What to do: Scan the listing below for "headphones", then report every line that has it.

Data section:
^^^^^^^^^^^^^^^^

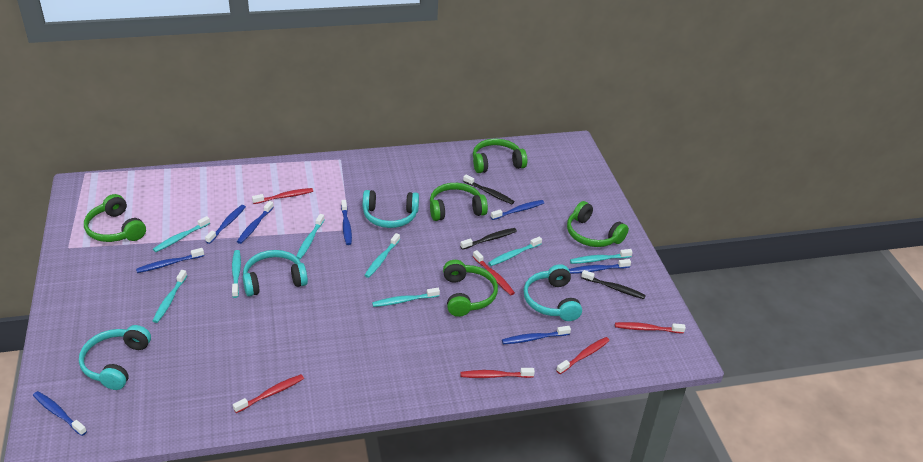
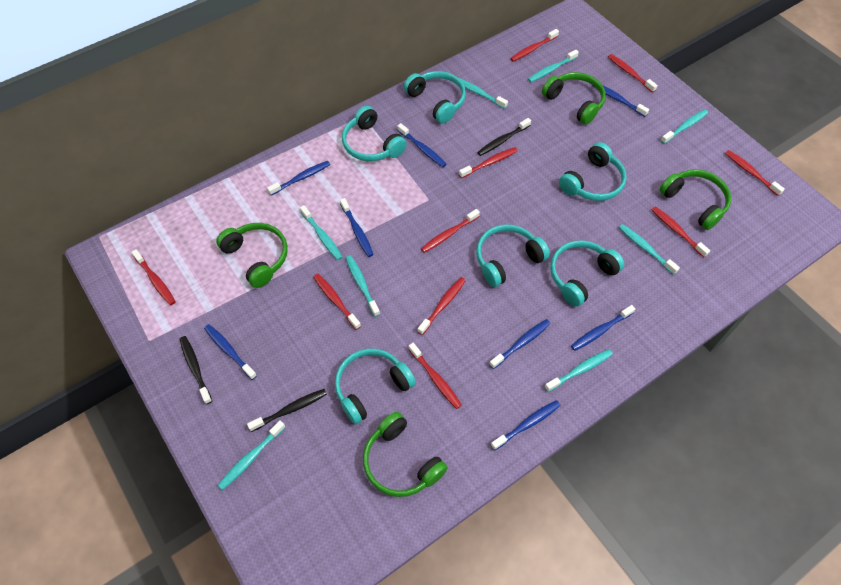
green headphones: 5 -> 4
red toothbrush: 6 -> 10
turquoise headphones: 4 -> 6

^^^^^^^^^^^^^^^^

Answer space:
green headphones: 5 -> 4
turquoise headphones: 4 -> 6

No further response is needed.